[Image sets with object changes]

#####

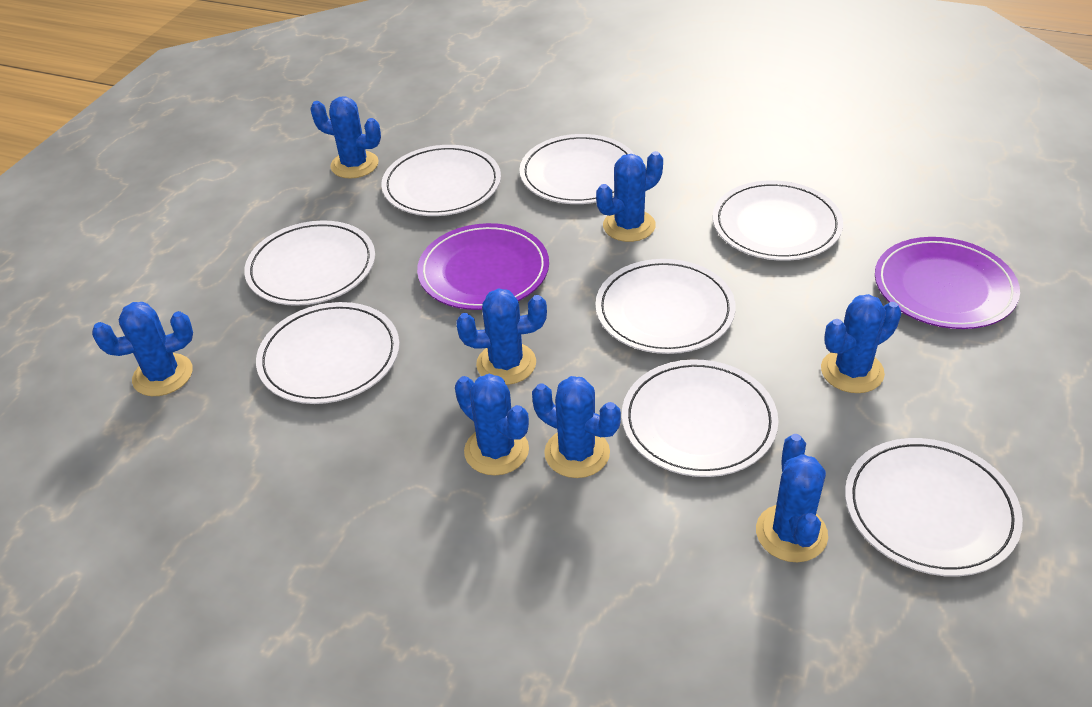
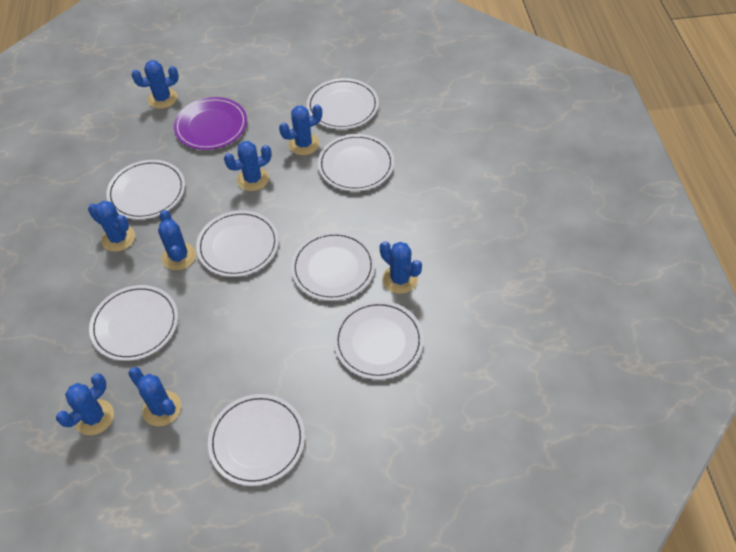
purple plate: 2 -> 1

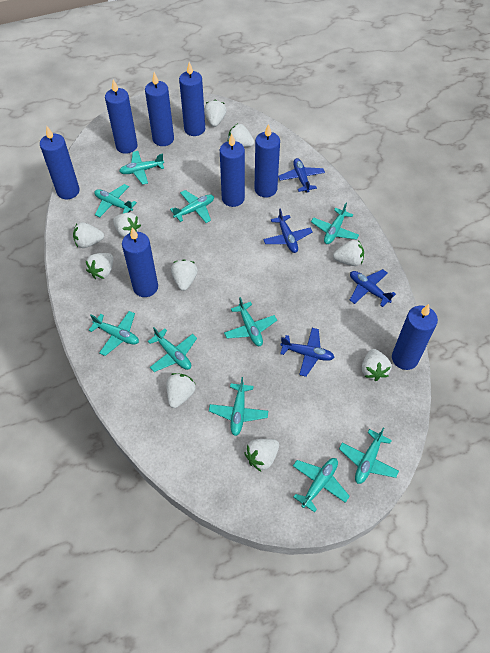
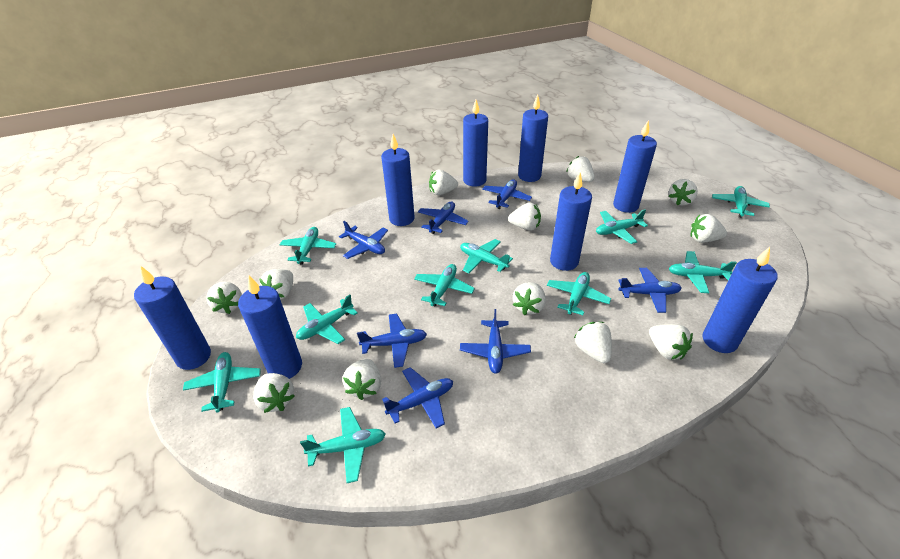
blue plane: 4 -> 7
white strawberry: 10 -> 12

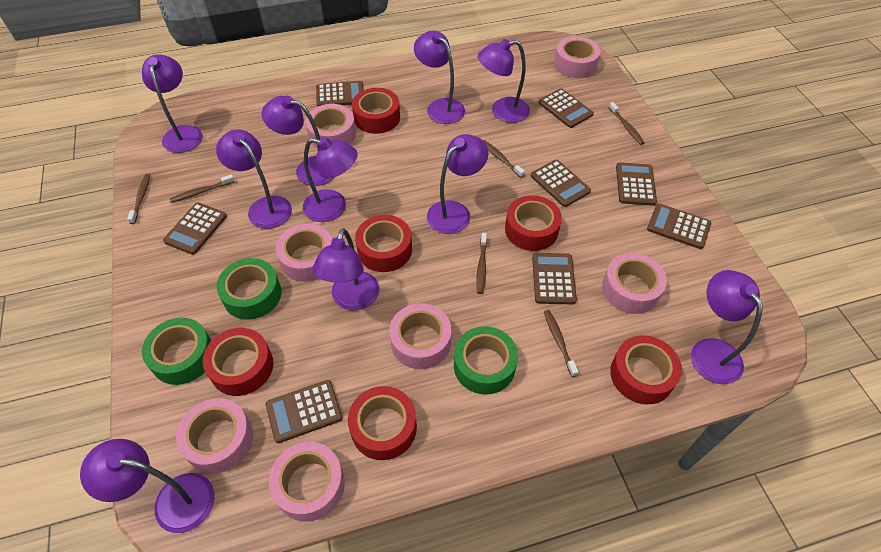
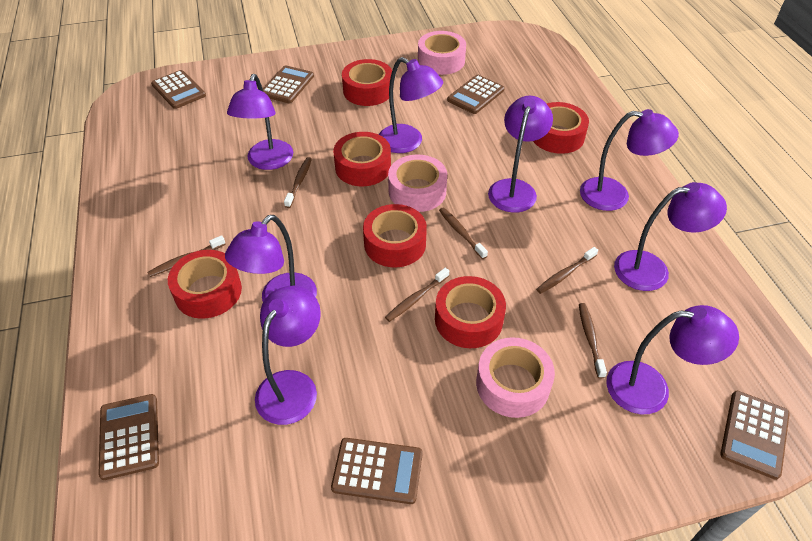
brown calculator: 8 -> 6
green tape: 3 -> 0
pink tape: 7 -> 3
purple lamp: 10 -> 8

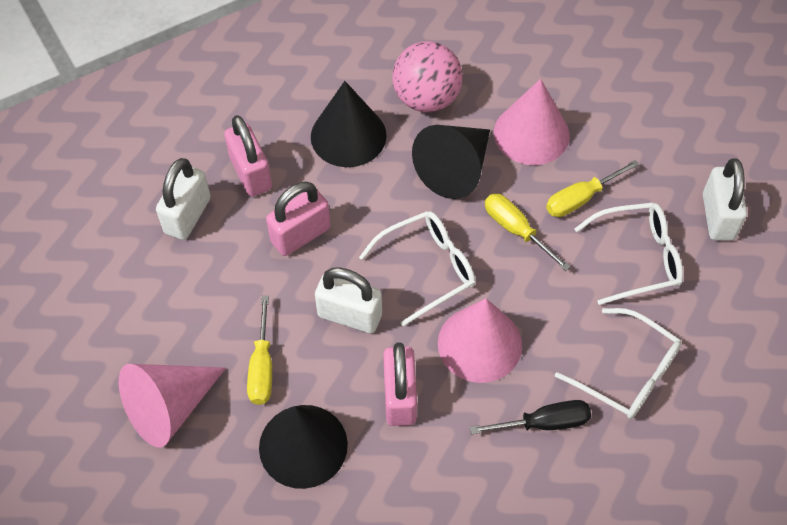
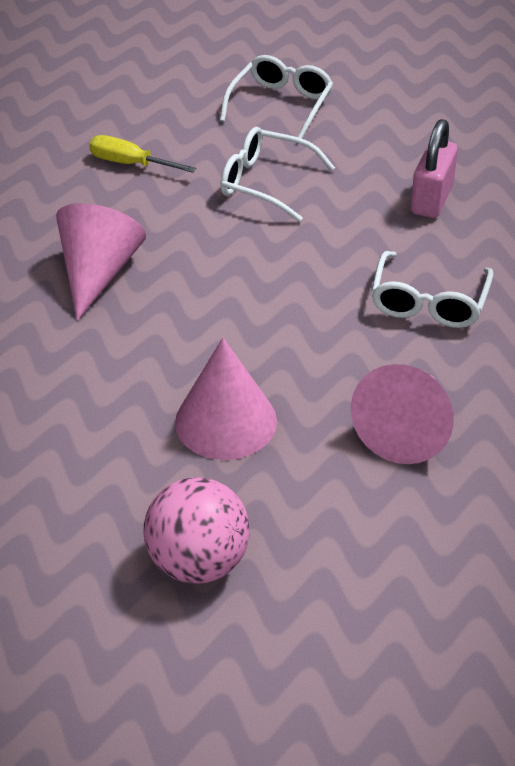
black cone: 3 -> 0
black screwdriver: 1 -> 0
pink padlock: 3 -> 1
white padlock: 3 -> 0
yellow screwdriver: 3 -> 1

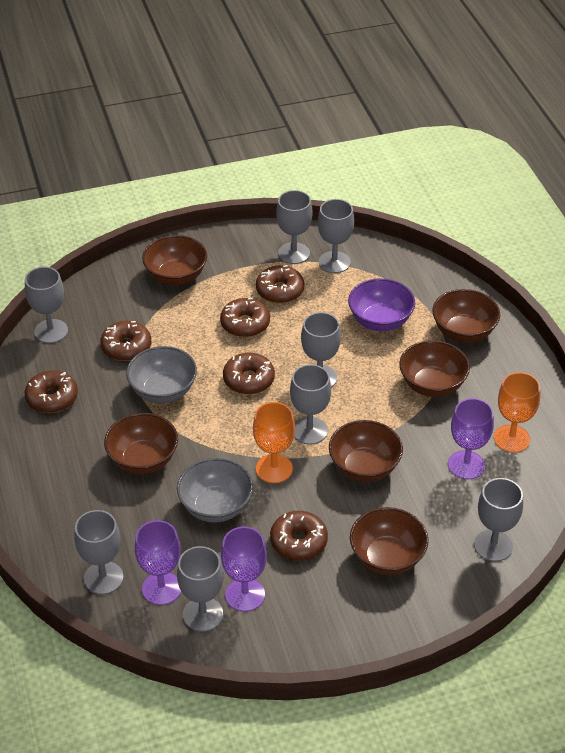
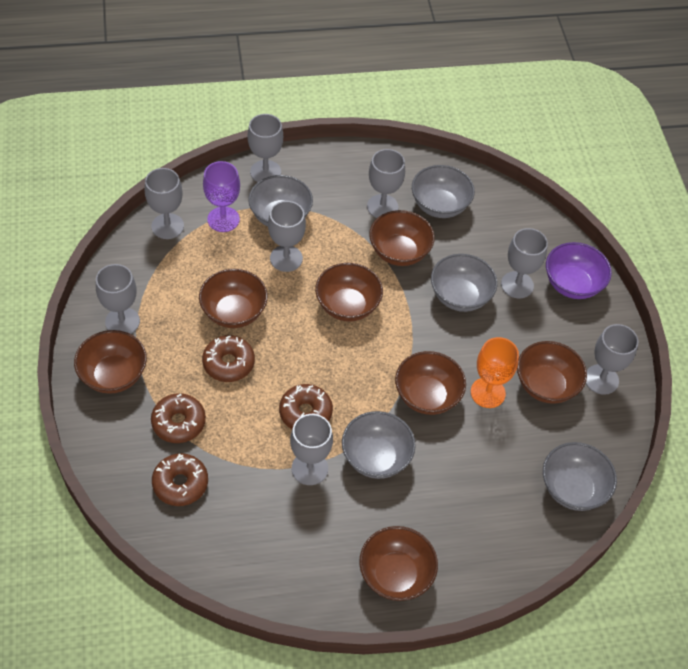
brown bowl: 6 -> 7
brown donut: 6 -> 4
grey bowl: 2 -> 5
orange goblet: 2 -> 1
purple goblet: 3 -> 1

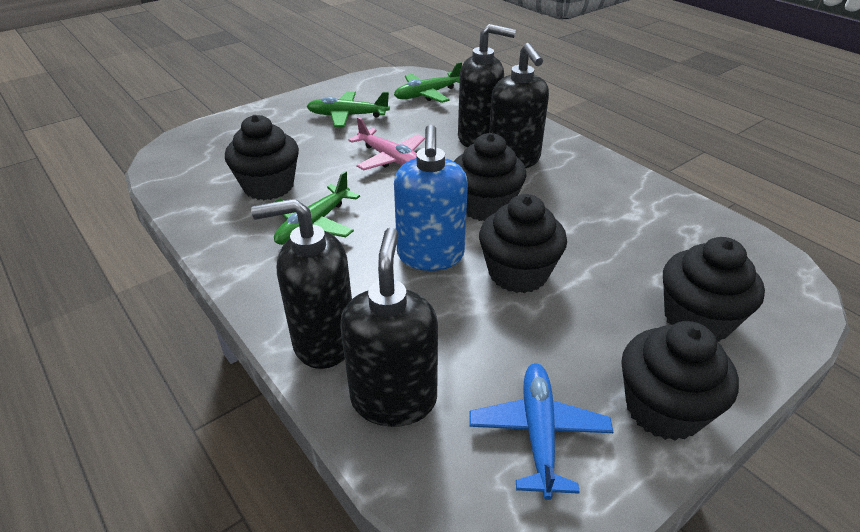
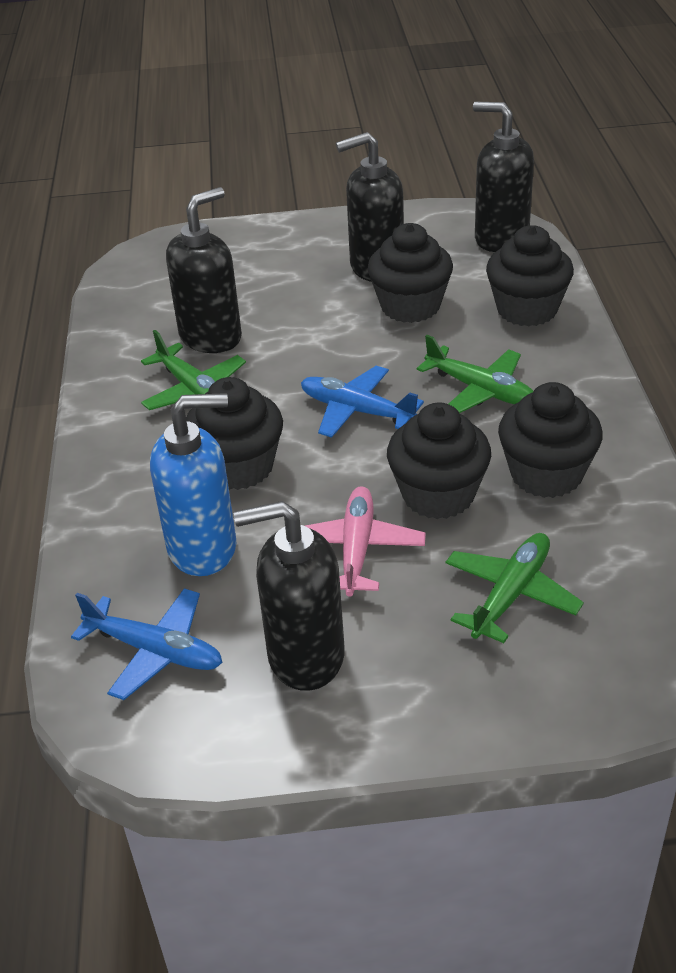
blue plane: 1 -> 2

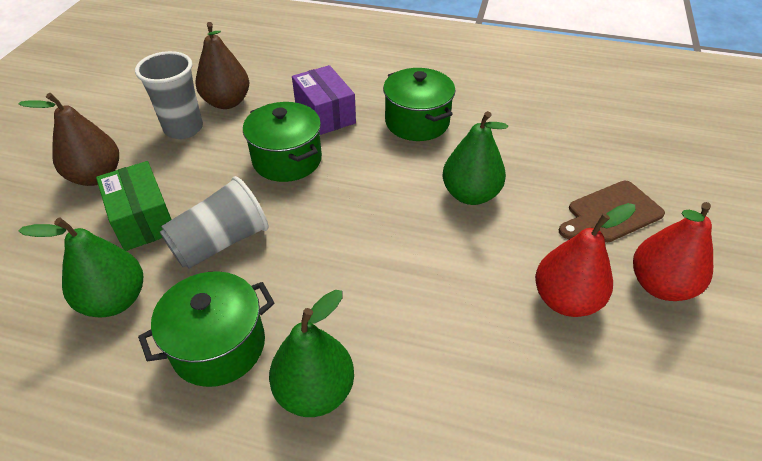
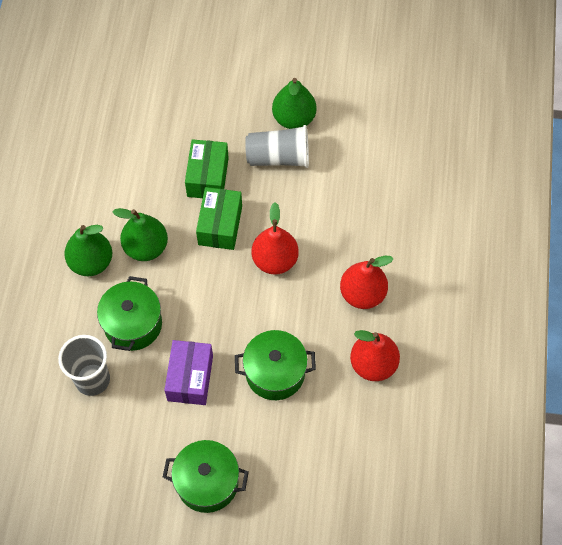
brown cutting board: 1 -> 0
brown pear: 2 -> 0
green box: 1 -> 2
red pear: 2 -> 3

#####

### Action item
For each record above, write out every line exactly and skip the pictures.

### Completed task
purple plate: 2 -> 1

blue plane: 4 -> 7
white strawberry: 10 -> 12

brown calculator: 8 -> 6
green tape: 3 -> 0
pink tape: 7 -> 3
purple lamp: 10 -> 8

black cone: 3 -> 0
black screwdriver: 1 -> 0
pink padlock: 3 -> 1
white padlock: 3 -> 0
yellow screwdriver: 3 -> 1

brown bowl: 6 -> 7
brown donut: 6 -> 4
grey bowl: 2 -> 5
orange goblet: 2 -> 1
purple goblet: 3 -> 1

blue plane: 1 -> 2

brown cutting board: 1 -> 0
brown pear: 2 -> 0
green box: 1 -> 2
red pear: 2 -> 3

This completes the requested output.